▸ **GIVEN RECORDS**
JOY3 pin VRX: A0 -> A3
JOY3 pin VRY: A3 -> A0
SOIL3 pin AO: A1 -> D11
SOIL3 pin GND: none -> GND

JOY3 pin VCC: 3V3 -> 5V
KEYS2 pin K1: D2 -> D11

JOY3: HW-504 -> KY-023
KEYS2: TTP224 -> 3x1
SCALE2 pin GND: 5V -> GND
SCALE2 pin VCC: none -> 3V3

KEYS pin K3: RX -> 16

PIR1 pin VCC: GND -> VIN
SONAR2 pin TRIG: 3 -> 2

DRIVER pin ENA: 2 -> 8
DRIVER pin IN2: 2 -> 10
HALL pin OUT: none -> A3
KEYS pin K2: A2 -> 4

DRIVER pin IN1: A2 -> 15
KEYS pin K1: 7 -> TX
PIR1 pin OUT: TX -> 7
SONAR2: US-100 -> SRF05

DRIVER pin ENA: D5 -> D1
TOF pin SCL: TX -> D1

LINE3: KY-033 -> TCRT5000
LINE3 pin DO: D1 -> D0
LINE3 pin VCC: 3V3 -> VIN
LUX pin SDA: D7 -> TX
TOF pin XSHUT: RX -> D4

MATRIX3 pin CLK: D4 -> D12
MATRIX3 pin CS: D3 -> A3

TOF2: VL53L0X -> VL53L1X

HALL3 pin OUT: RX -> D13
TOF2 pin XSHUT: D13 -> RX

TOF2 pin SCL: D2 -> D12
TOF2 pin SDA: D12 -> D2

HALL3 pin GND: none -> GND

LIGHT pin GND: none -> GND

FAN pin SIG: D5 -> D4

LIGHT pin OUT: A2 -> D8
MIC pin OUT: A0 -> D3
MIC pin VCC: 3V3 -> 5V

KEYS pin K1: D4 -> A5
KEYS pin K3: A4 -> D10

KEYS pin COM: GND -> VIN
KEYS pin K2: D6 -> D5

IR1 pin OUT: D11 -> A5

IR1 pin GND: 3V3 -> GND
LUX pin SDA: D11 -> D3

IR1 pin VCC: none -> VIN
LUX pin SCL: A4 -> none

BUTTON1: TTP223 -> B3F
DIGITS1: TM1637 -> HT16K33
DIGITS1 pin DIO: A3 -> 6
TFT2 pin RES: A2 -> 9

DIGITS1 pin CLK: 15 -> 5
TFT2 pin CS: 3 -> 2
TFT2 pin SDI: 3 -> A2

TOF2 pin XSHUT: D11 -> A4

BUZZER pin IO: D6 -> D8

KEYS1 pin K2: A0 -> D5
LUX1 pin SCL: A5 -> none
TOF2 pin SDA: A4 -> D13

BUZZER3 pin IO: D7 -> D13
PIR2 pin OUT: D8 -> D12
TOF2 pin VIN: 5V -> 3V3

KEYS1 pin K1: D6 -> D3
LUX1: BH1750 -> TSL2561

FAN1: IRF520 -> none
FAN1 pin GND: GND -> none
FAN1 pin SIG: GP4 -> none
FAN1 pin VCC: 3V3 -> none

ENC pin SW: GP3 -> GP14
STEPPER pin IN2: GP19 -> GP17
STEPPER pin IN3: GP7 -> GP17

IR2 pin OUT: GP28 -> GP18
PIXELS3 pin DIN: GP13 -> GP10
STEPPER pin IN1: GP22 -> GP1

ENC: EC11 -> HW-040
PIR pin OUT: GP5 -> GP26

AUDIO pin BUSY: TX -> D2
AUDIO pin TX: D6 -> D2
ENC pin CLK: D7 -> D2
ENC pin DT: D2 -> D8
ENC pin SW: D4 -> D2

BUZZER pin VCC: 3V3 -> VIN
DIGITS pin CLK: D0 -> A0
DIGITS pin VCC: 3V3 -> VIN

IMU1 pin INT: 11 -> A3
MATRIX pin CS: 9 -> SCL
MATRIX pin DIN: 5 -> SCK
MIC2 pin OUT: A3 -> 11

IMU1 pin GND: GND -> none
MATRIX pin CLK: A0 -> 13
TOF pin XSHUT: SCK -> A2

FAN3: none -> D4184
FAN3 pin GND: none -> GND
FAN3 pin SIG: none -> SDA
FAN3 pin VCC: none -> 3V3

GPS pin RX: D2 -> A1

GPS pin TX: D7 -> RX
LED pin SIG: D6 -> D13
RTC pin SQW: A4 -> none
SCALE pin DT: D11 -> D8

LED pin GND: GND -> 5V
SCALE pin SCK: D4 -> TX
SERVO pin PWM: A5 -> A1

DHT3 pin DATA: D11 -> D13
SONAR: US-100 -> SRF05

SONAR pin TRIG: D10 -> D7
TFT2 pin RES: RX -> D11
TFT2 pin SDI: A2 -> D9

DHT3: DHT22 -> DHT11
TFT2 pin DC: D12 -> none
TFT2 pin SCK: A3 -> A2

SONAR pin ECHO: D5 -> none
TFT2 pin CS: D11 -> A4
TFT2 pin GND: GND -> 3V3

▸ **YOUR ASSIGNMENT**
Restate each entry exactly, skipping none.

▸ **EXERCISE SOLUTION**
JOY3 pin VRX: A0 -> A3
JOY3 pin VRY: A3 -> A0
SOIL3 pin AO: A1 -> D11
SOIL3 pin GND: none -> GND

JOY3 pin VCC: 3V3 -> 5V
KEYS2 pin K1: D2 -> D11

JOY3: HW-504 -> KY-023
KEYS2: TTP224 -> 3x1
SCALE2 pin GND: 5V -> GND
SCALE2 pin VCC: none -> 3V3

KEYS pin K3: RX -> 16

PIR1 pin VCC: GND -> VIN
SONAR2 pin TRIG: 3 -> 2

DRIVER pin ENA: 2 -> 8
DRIVER pin IN2: 2 -> 10
HALL pin OUT: none -> A3
KEYS pin K2: A2 -> 4

DRIVER pin IN1: A2 -> 15
KEYS pin K1: 7 -> TX
PIR1 pin OUT: TX -> 7
SONAR2: US-100 -> SRF05

DRIVER pin ENA: D5 -> D1
TOF pin SCL: TX -> D1

LINE3: KY-033 -> TCRT5000
LINE3 pin DO: D1 -> D0
LINE3 pin VCC: 3V3 -> VIN
LUX pin SDA: D7 -> TX
TOF pin XSHUT: RX -> D4

MATRIX3 pin CLK: D4 -> D12
MATRIX3 pin CS: D3 -> A3

TOF2: VL53L0X -> VL53L1X

HALL3 pin OUT: RX -> D13
TOF2 pin XSHUT: D13 -> RX

TOF2 pin SCL: D2 -> D12
TOF2 pin SDA: D12 -> D2

HALL3 pin GND: none -> GND

LIGHT pin GND: none -> GND

FAN pin SIG: D5 -> D4

LIGHT pin OUT: A2 -> D8
MIC pin OUT: A0 -> D3
MIC pin VCC: 3V3 -> 5V

KEYS pin K1: D4 -> A5
KEYS pin K3: A4 -> D10

KEYS pin COM: GND -> VIN
KEYS pin K2: D6 -> D5

IR1 pin OUT: D11 -> A5

IR1 pin GND: 3V3 -> GND
LUX pin SDA: D11 -> D3

IR1 pin VCC: none -> VIN
LUX pin SCL: A4 -> none

BUTTON1: TTP223 -> B3F
DIGITS1: TM1637 -> HT16K33
DIGITS1 pin DIO: A3 -> 6
TFT2 pin RES: A2 -> 9

DIGITS1 pin CLK: 15 -> 5
TFT2 pin CS: 3 -> 2
TFT2 pin SDI: 3 -> A2

TOF2 pin XSHUT: D11 -> A4

BUZZER pin IO: D6 -> D8

KEYS1 pin K2: A0 -> D5
LUX1 pin SCL: A5 -> none
TOF2 pin SDA: A4 -> D13

BUZZER3 pin IO: D7 -> D13
PIR2 pin OUT: D8 -> D12
TOF2 pin VIN: 5V -> 3V3

KEYS1 pin K1: D6 -> D3
LUX1: BH1750 -> TSL2561

FAN1: IRF520 -> none
FAN1 pin GND: GND -> none
FAN1 pin SIG: GP4 -> none
FAN1 pin VCC: 3V3 -> none

ENC pin SW: GP3 -> GP14
STEPPER pin IN2: GP19 -> GP17
STEPPER pin IN3: GP7 -> GP17

IR2 pin OUT: GP28 -> GP18
PIXELS3 pin DIN: GP13 -> GP10
STEPPER pin IN1: GP22 -> GP1

ENC: EC11 -> HW-040
PIR pin OUT: GP5 -> GP26

AUDIO pin BUSY: TX -> D2
AUDIO pin TX: D6 -> D2
ENC pin CLK: D7 -> D2
ENC pin DT: D2 -> D8
ENC pin SW: D4 -> D2

BUZZER pin VCC: 3V3 -> VIN
DIGITS pin CLK: D0 -> A0
DIGITS pin VCC: 3V3 -> VIN

IMU1 pin INT: 11 -> A3
MATRIX pin CS: 9 -> SCL
MATRIX pin DIN: 5 -> SCK
MIC2 pin OUT: A3 -> 11

IMU1 pin GND: GND -> none
MATRIX pin CLK: A0 -> 13
TOF pin XSHUT: SCK -> A2

FAN3: none -> D4184
FAN3 pin GND: none -> GND
FAN3 pin SIG: none -> SDA
FAN3 pin VCC: none -> 3V3

GPS pin RX: D2 -> A1

GPS pin TX: D7 -> RX
LED pin SIG: D6 -> D13
RTC pin SQW: A4 -> none
SCALE pin DT: D11 -> D8

LED pin GND: GND -> 5V
SCALE pin SCK: D4 -> TX
SERVO pin PWM: A5 -> A1

DHT3 pin DATA: D11 -> D13
SONAR: US-100 -> SRF05

SONAR pin TRIG: D10 -> D7
TFT2 pin RES: RX -> D11
TFT2 pin SDI: A2 -> D9

DHT3: DHT22 -> DHT11
TFT2 pin DC: D12 -> none
TFT2 pin SCK: A3 -> A2

SONAR pin ECHO: D5 -> none
TFT2 pin CS: D11 -> A4
TFT2 pin GND: GND -> 3V3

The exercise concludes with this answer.